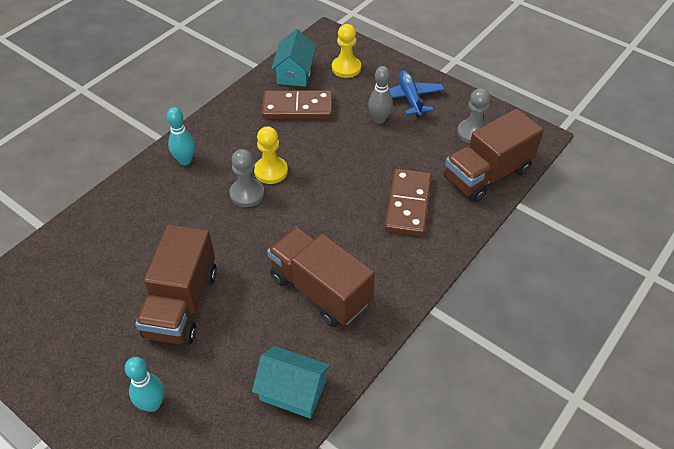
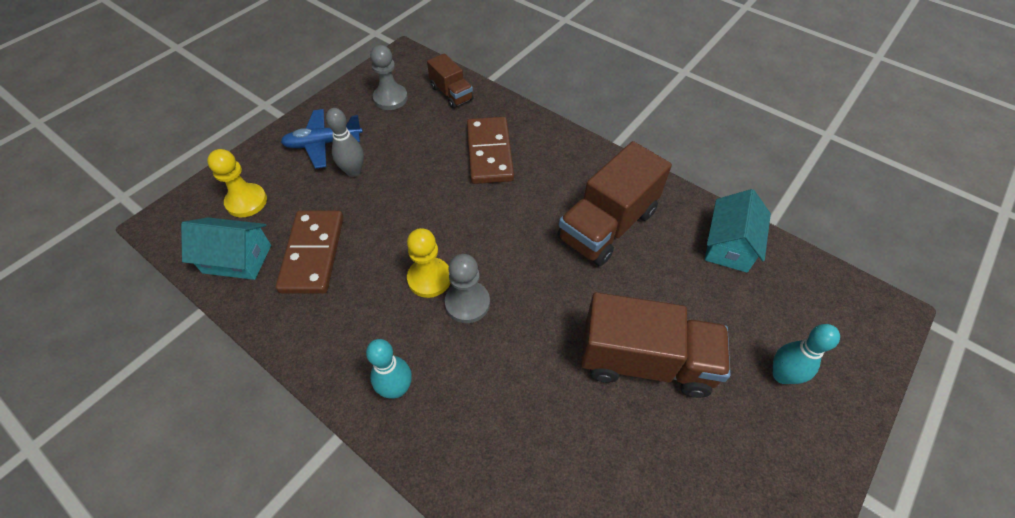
camera: 90 degrees left, 5 degrees up
(408, 204) = (489, 153): brown domino -> brown domino turned 75 degrees clockwise
(487, 174) = (451, 93): brown truck -> brown truck, size x0.55

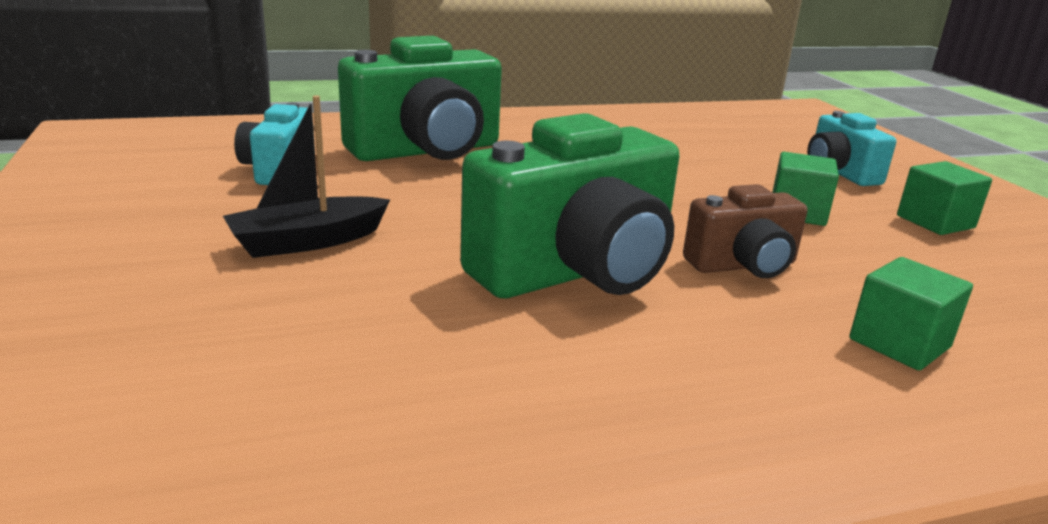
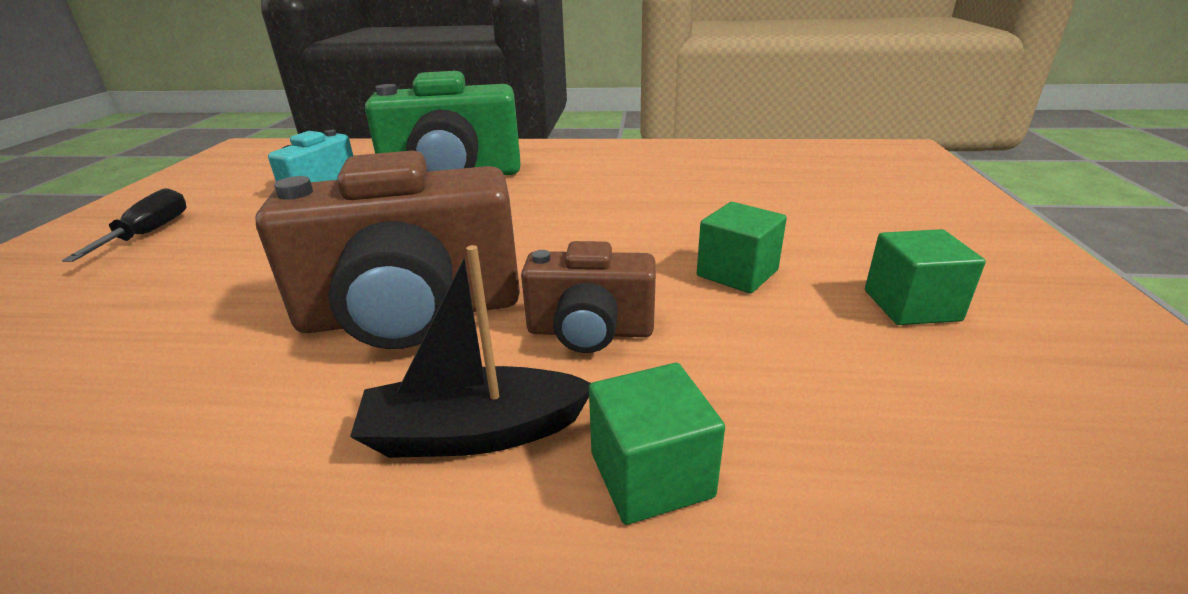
camera: 25 degrees right, 5 degrees up
(141, 234) = (149, 233): none -> black screwdriver
(307, 241) = (244, 253): black boat -> black boat (474, 433)
(576, 272) = (412, 313): green camera -> brown camera
(839, 172) = (852, 228): turquoise camera -> none

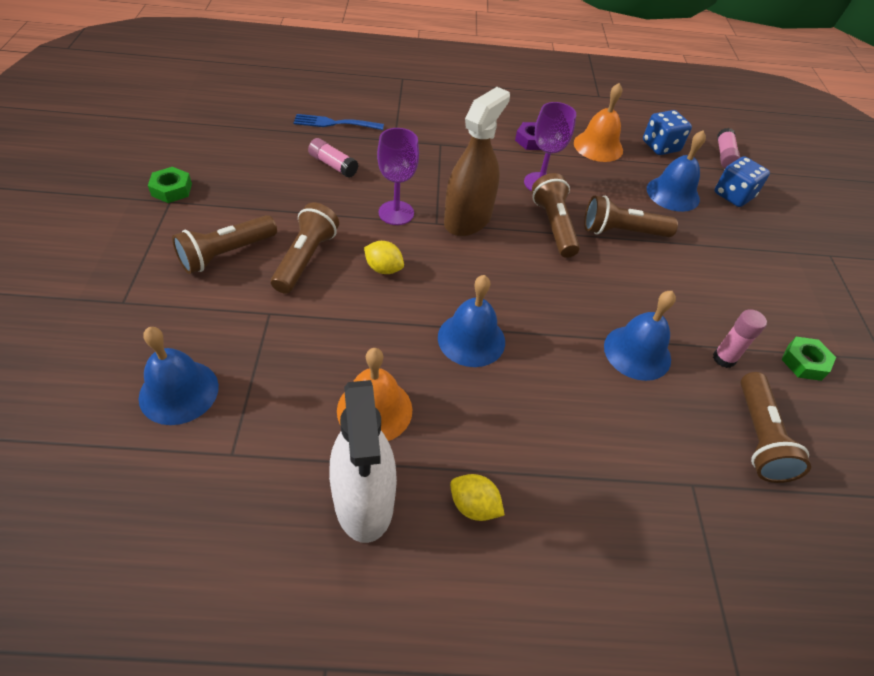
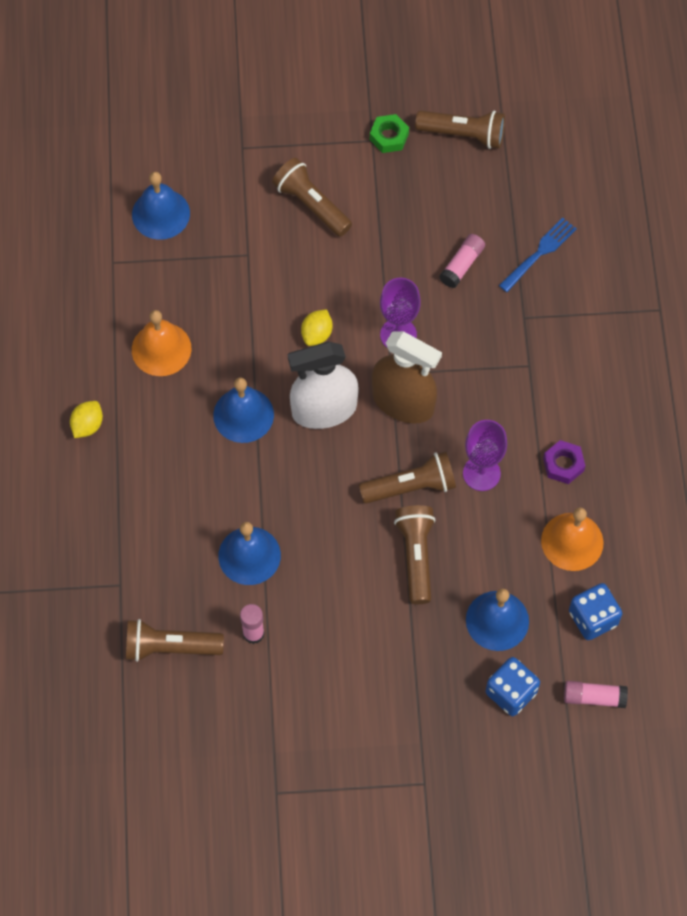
camera: 90 degrees right, 15 degrees up
(306, 258) = (317, 268): brown flashlight -> brown flashlight (464, 135)
(335, 123) = (539, 254): blue fork -> blue fork turned 45 degrees clockwise
(364, 499) = (85, 353): white spray bottle -> white spray bottle (324, 410)
(804, 362) = (260, 709): green nut -> none

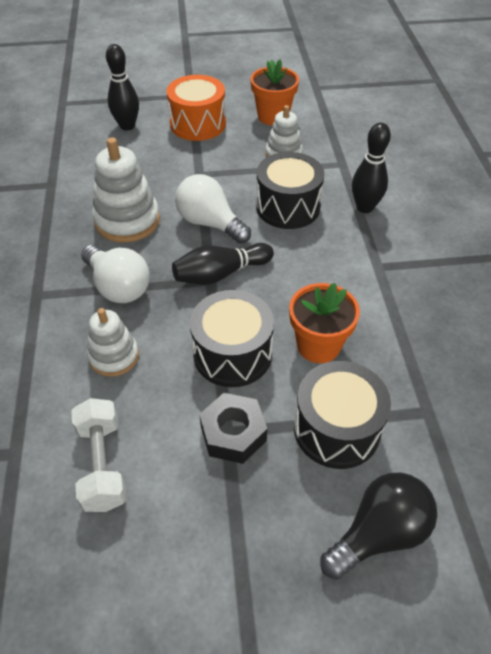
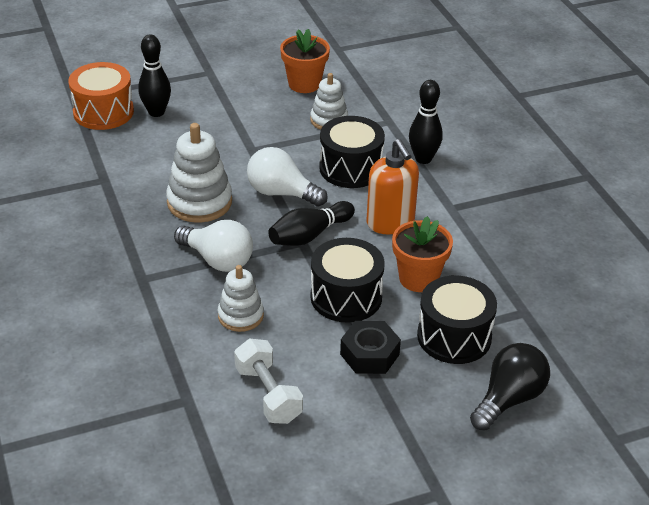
camera: 15 degrees left, 10 degrees down
(198, 124) = (230, 101): orange drum -> orange drum (103, 112)
(309, 273) = (390, 223): none -> orange soap dispenser

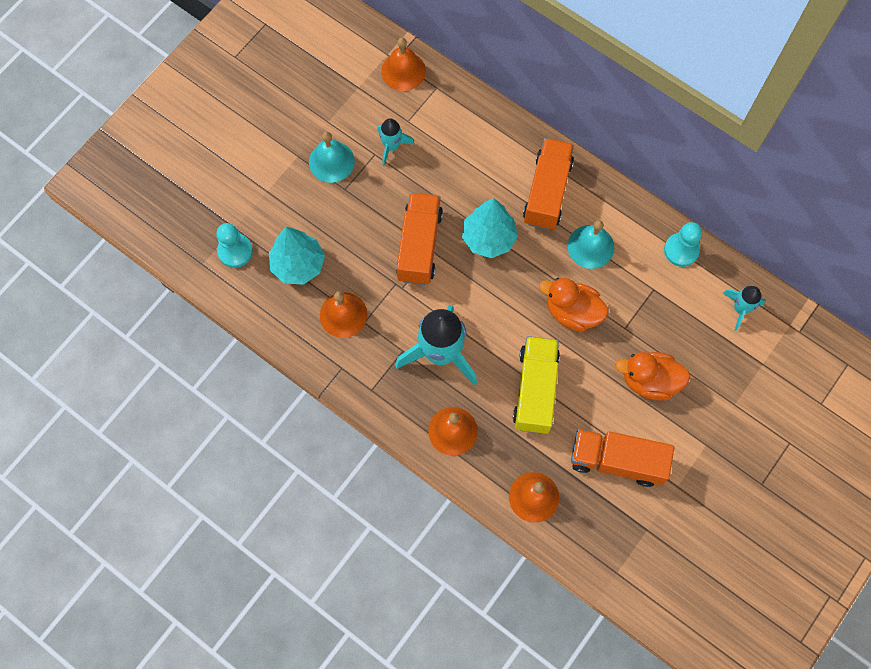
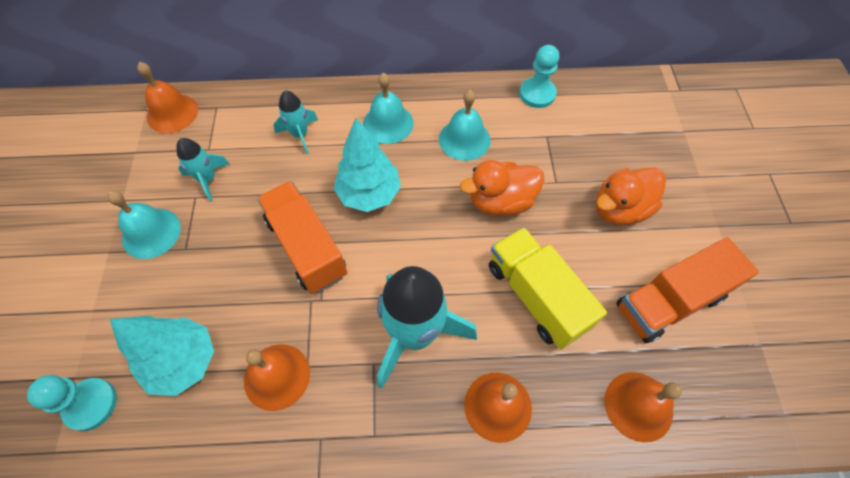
camera: 40 degrees left, 10 degrees down
(547, 192) = (388, 123): orange truck -> turquoise bell
(740, 309) = (623, 104): turquoise rocket -> turquoise rocket (300, 135)

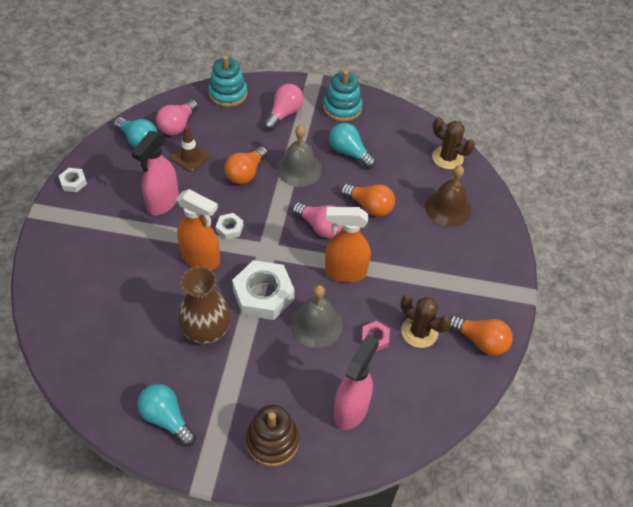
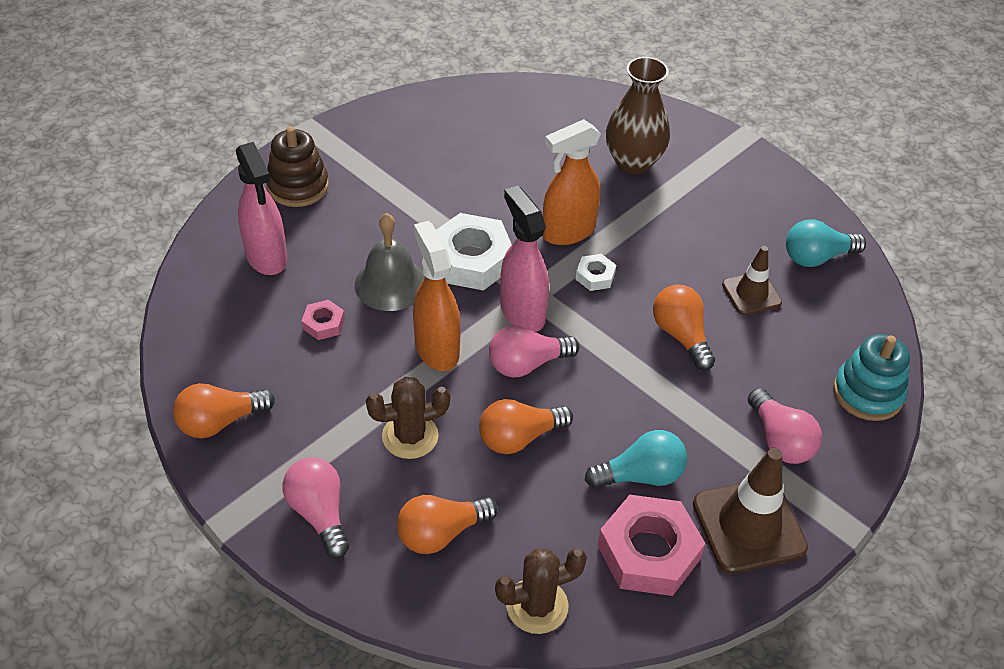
camera: 125 degrees right, 5 degrees down
(73, 182) = (774, 176): white nut -> none
(163, 202) = (684, 236): pink spray bottle -> pink spray bottle (522, 312)
(166, 418) = (394, 130): turquoise light bulb -> none
(178, 125) = (825, 307): pink light bulb -> pink light bulb (319, 513)
(207, 332) = (464, 195): brown vase -> brown vase (633, 162)
(299, 169) = (648, 396): grey bell -> none
(342, 108) = (749, 525): turquoise stacking toy -> brown traffic cone
(345, 272) = (436, 349): orange spray bottle -> orange spray bottle turned 60 degrees counterclockwise
(387, 134) = (648, 552): none -> pink nut
(419, 332) = (291, 370): brown cactus -> brown cactus (410, 436)
(448, 208) = (441, 533): brown bell -> orange light bulb

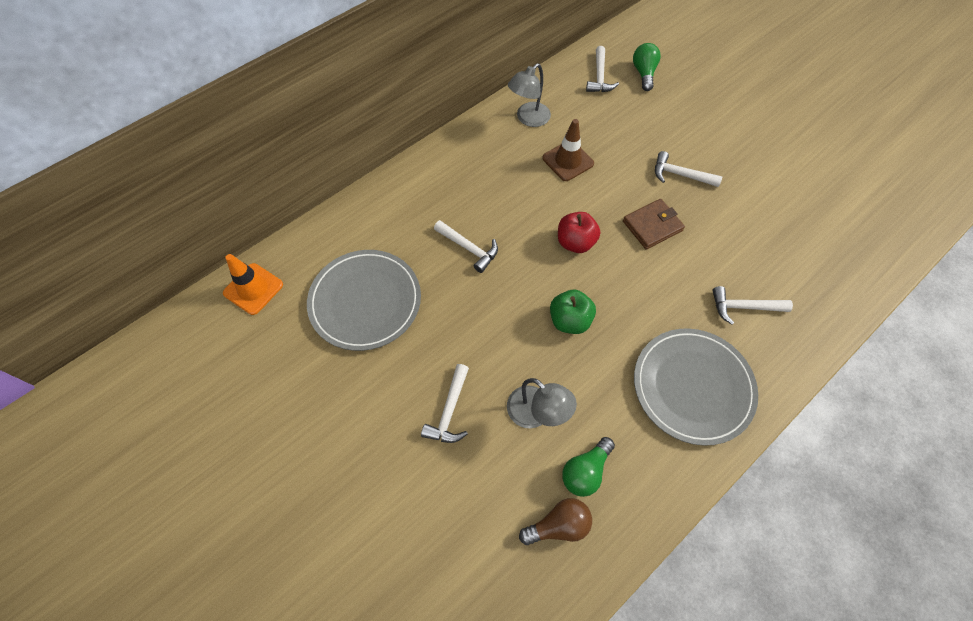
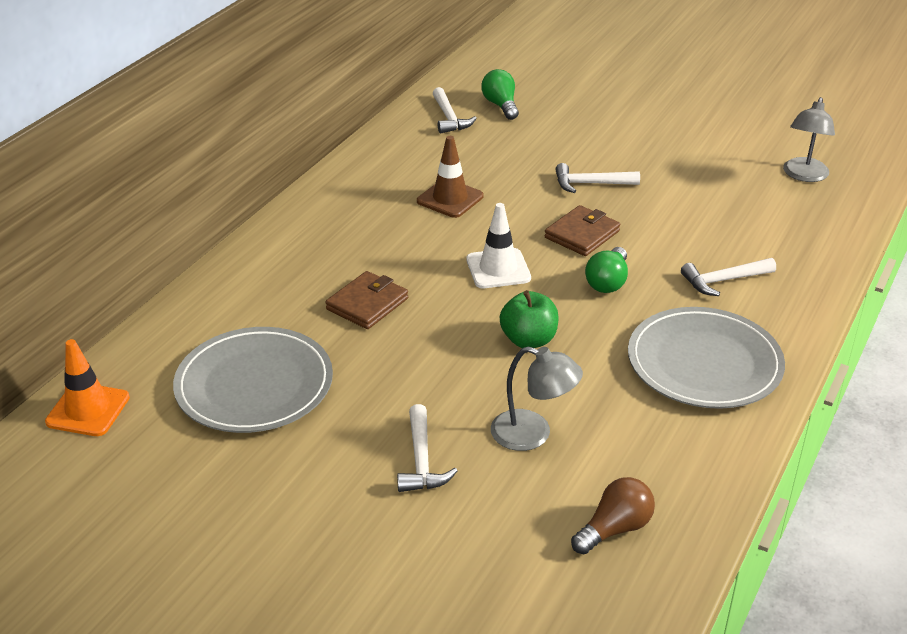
camera: 20 degrees left, 25 degrees down
(469, 248) = (367, 304): white hammer -> brown wallet
(528, 119) = (381, 171): grey lamp -> grey lamp (804, 175)
(575, 242) = (498, 269): red apple -> white traffic cone
(585, 471) = (620, 470): green light bulb -> green light bulb (608, 282)

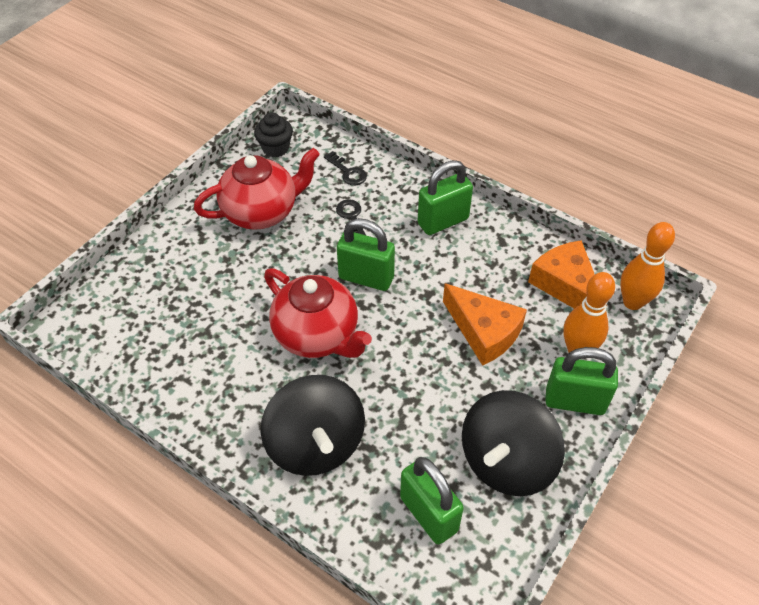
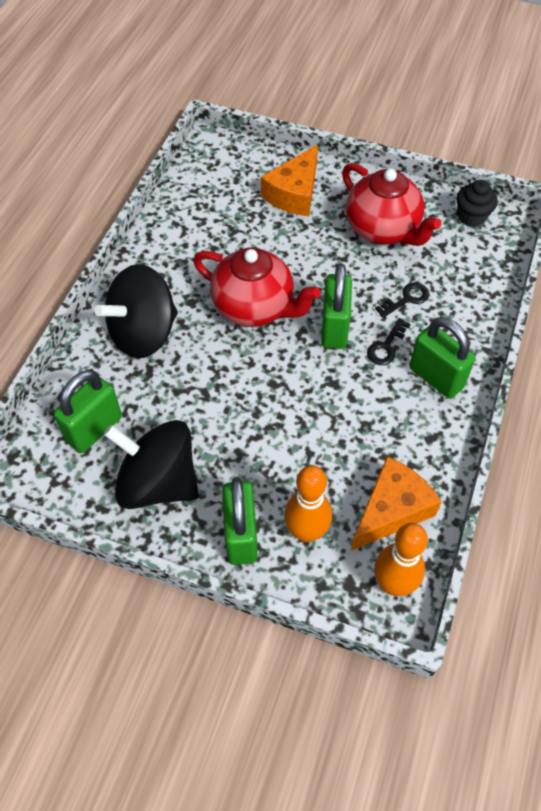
camera: 75 degrees right, 5 degrees up
(317, 335) = (254, 307): red teapot -> red teapot turned 90 degrees counterclockwise
(348, 172) = (467, 281): black key -> black key (386, 347)
(484, 332) = (301, 440): orange cheese -> orange cheese (294, 193)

------------------------------------

Within the material, find all lines that hold the word "counterclockwise" and show them.

:: EXERCISE OUTPUT ::
(345, 272) = (436, 349): orange spray bottle -> orange spray bottle turned 60 degrees counterclockwise
(317, 335) = (254, 307): red teapot -> red teapot turned 90 degrees counterclockwise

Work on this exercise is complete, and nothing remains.